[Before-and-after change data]
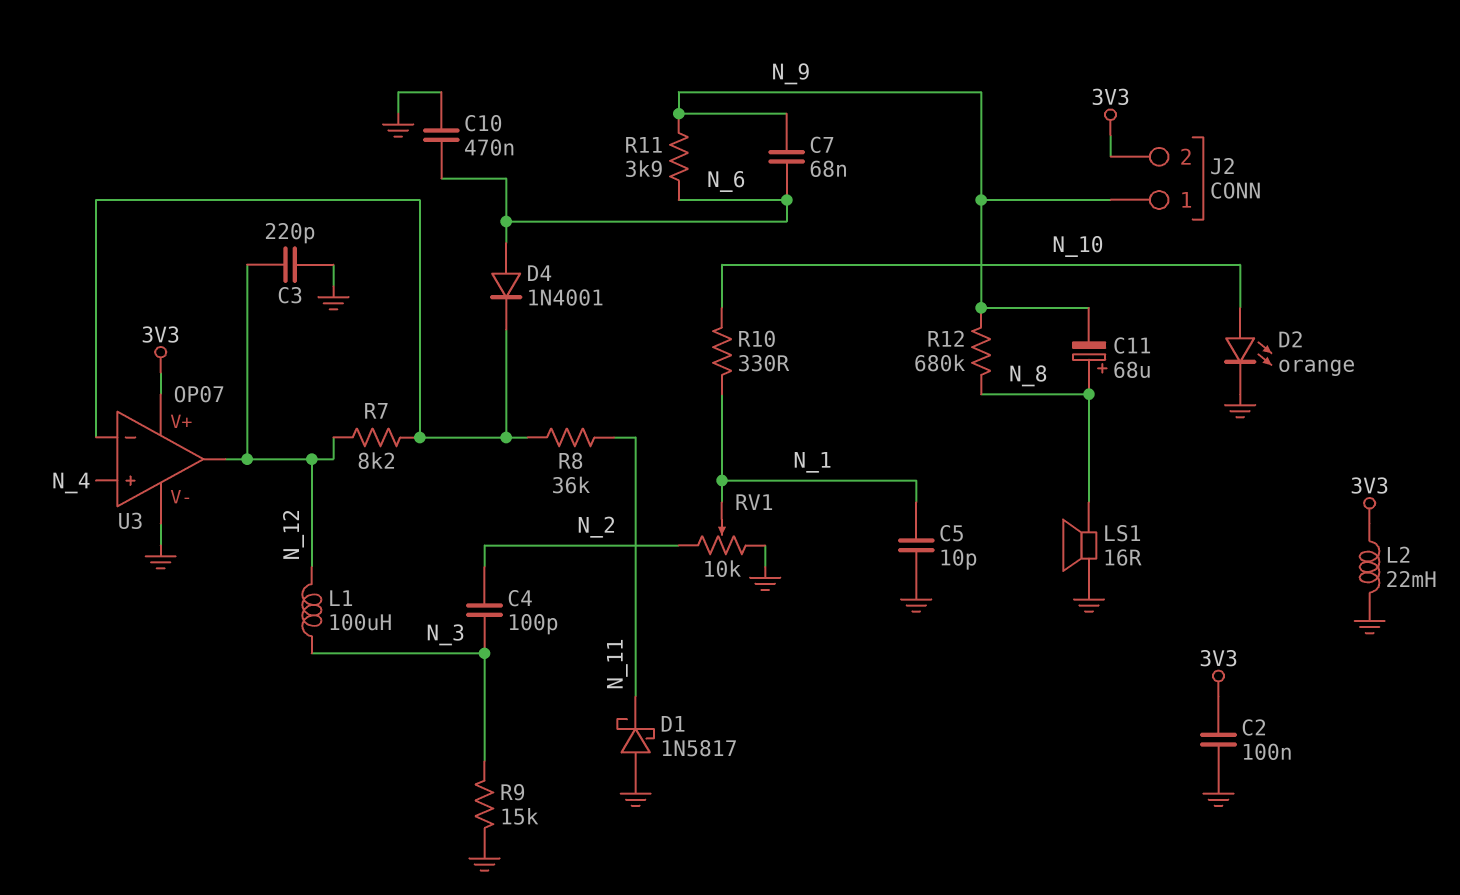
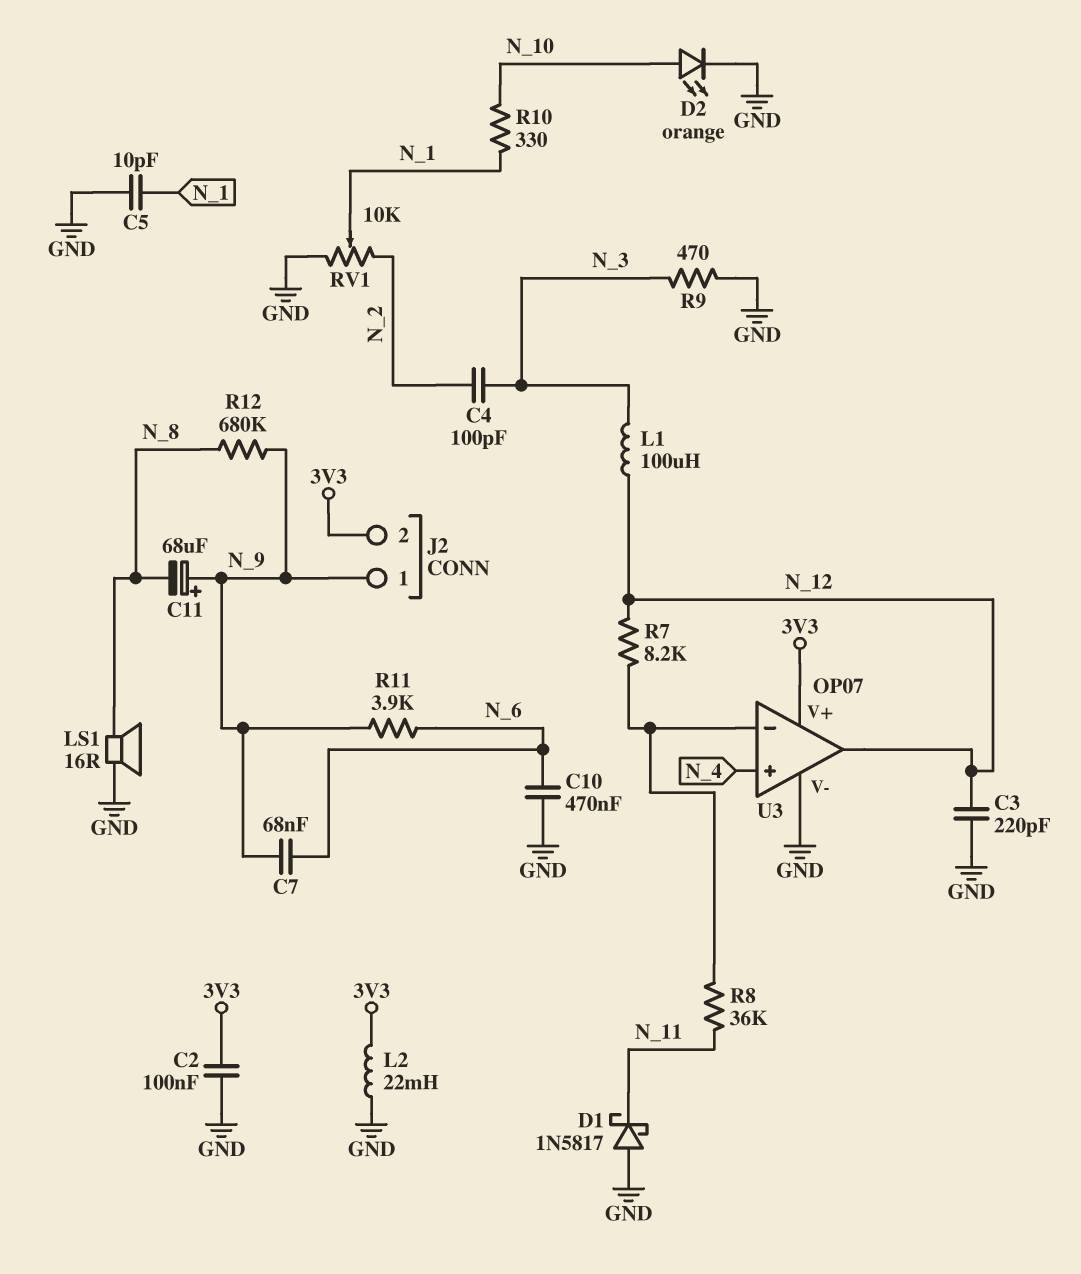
C11: 68uF (plus N_8, minus N_9) -> 68uF (plus N_9, minus N_8)
D4: diode 1N4001 (A N_6, K U3/in-) -> none
R9: 15k (GND, N_3) -> 470 (GND, N_3)

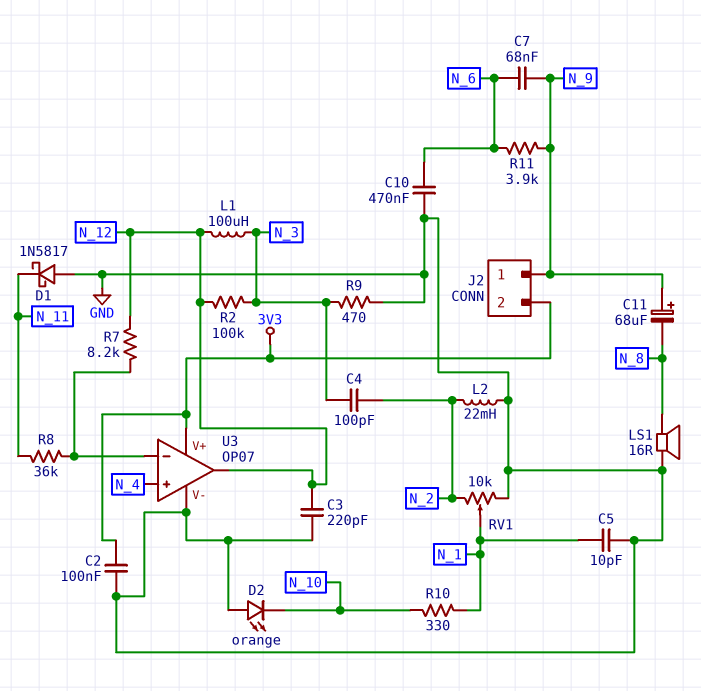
D2: LED orange (A N_10, K GND) -> LED orange (A GND, K N_10)
L2: 22mH (3V3, GND) -> 22mH (GND, N_2)
R2: none -> 100k (N_3, N_12)
R12: 680k (N_8, N_9) -> none

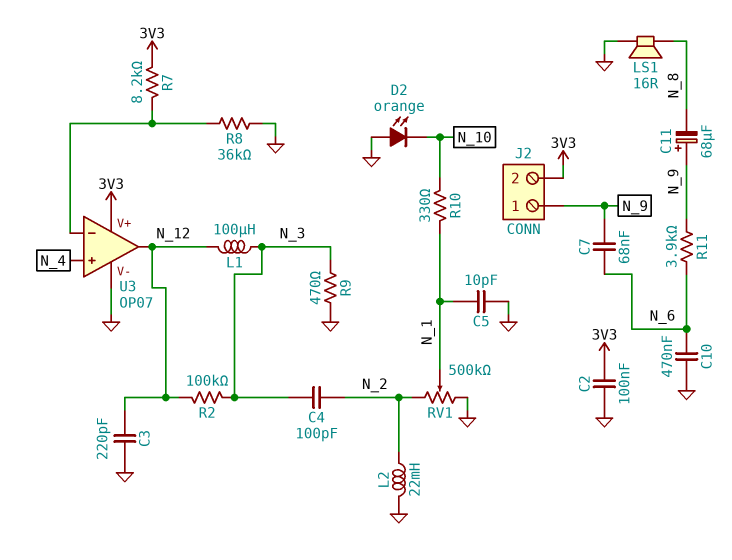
D1: schottky 1N5817 (A GND, K N_11) -> none
R7: 8.2k (N_12, U3/in-) -> 8.2k (3V3, U3/in-)
R8: 36k (N_11, U3/in-) -> 36k (GND, U3/in-)
RV1: 10k (GND, N_2, wiper N_1) -> 500k (GND, N_2, wiper N_1)

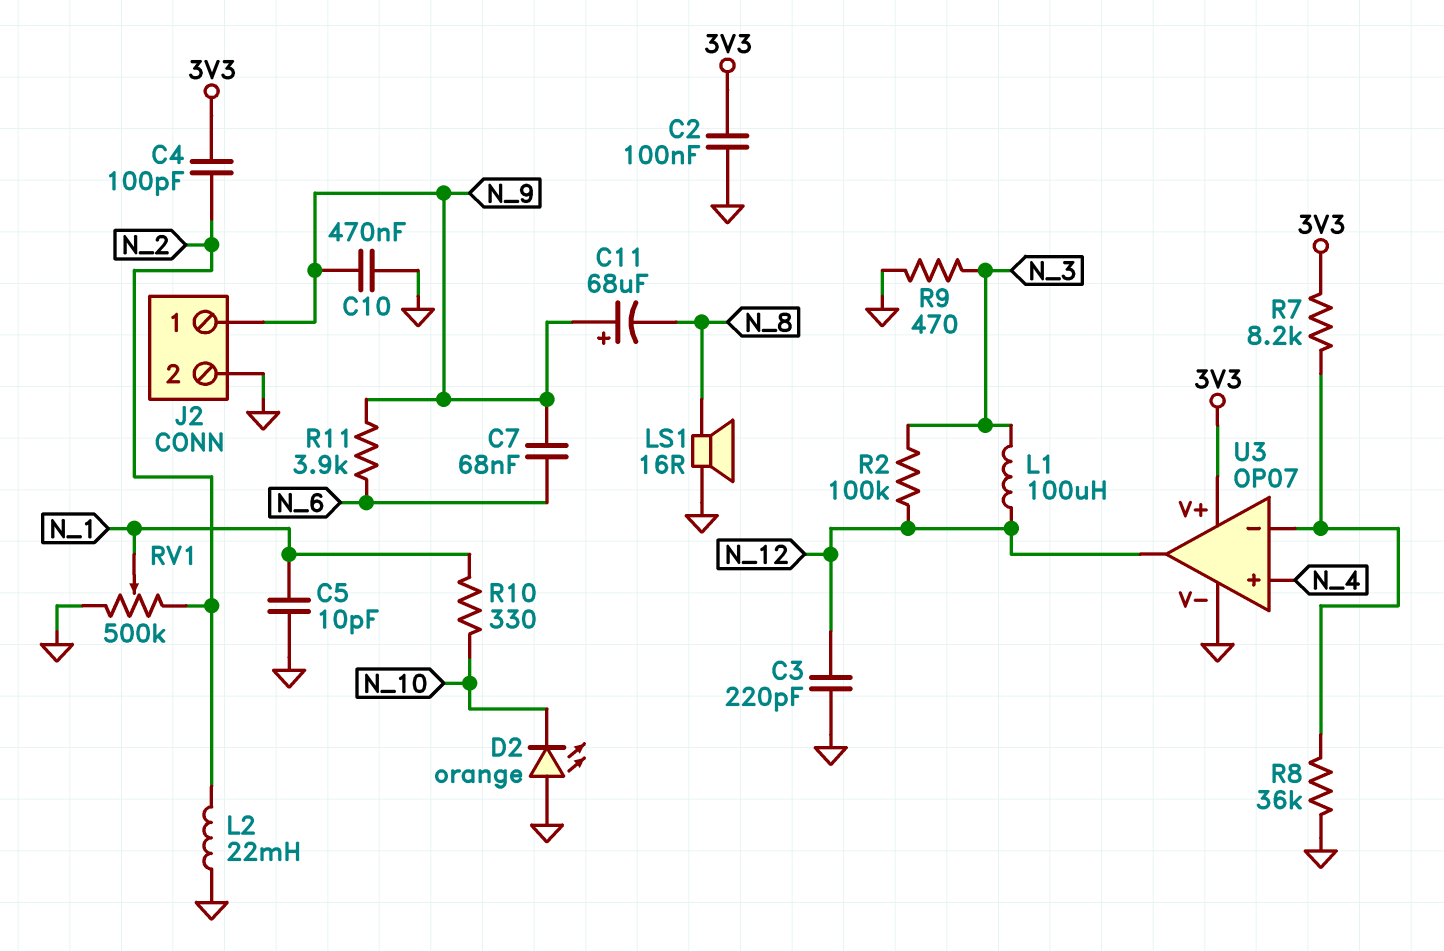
C4: 100pF (N_2, N_3) -> 100pF (3V3, N_2)
C10: 470nF (GND, N_6) -> 470nF (GND, N_9)
J2 pin 2: 3V3 -> GND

● GOAL OF THE EXERCISE: Transcribe every entry above exactly as it stands, but skip the images.

● ANSWER TO THE EXERCISE:
C11: 68uF (plus N_8, minus N_9) -> 68uF (plus N_9, minus N_8)
D4: diode 1N4001 (A N_6, K U3/in-) -> none
R9: 15k (GND, N_3) -> 470 (GND, N_3)

D2: LED orange (A N_10, K GND) -> LED orange (A GND, K N_10)
L2: 22mH (3V3, GND) -> 22mH (GND, N_2)
R2: none -> 100k (N_3, N_12)
R12: 680k (N_8, N_9) -> none

D1: schottky 1N5817 (A GND, K N_11) -> none
R7: 8.2k (N_12, U3/in-) -> 8.2k (3V3, U3/in-)
R8: 36k (N_11, U3/in-) -> 36k (GND, U3/in-)
RV1: 10k (GND, N_2, wiper N_1) -> 500k (GND, N_2, wiper N_1)

C4: 100pF (N_2, N_3) -> 100pF (3V3, N_2)
C10: 470nF (GND, N_6) -> 470nF (GND, N_9)
J2 pin 2: 3V3 -> GND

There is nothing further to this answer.